··· Records for the task

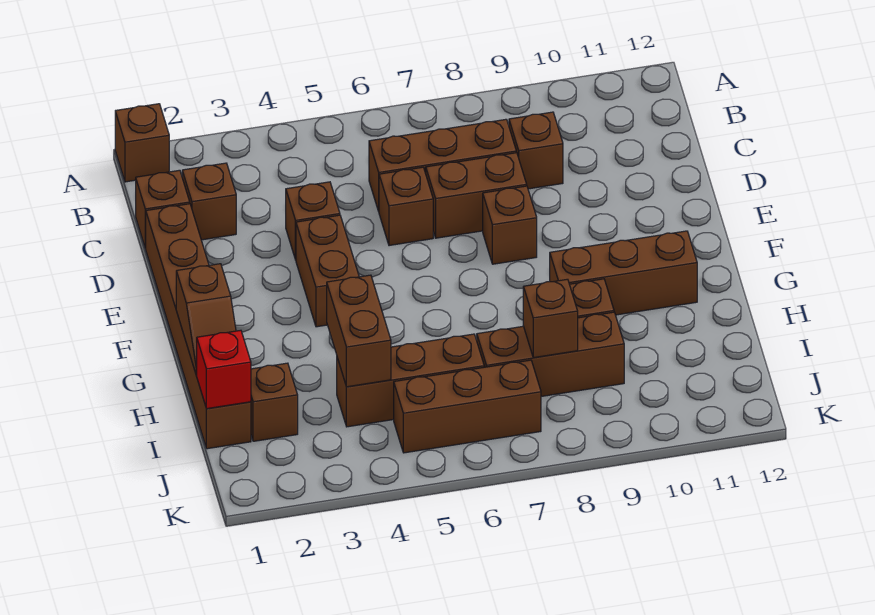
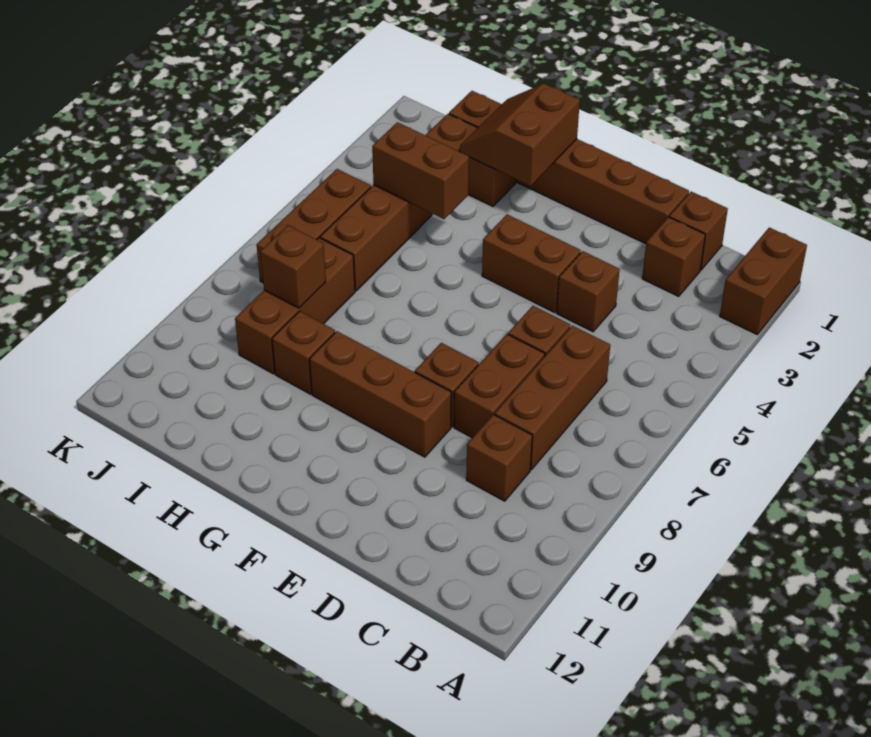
brown brick A1 level 1 -> brown brick A1:A2 level 1
brown slope G1:H1 level 2 top G -> brown slope G1:H2 level 2 top G
brown brick G9:G11 level 1 -> brown brick E9:G9 level 1
red brick I1 level 2 -> none
brown brick I2 level 1 -> brown brick H2:I2 level 1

······

▶ **Goal of the exercise**
Your response should contain each line of the entries above that holds the string "brick".

▶ **Output below**
brown brick A1 level 1 -> brown brick A1:A2 level 1
brown brick G9:G11 level 1 -> brown brick E9:G9 level 1
red brick I1 level 2 -> none
brown brick I2 level 1 -> brown brick H2:I2 level 1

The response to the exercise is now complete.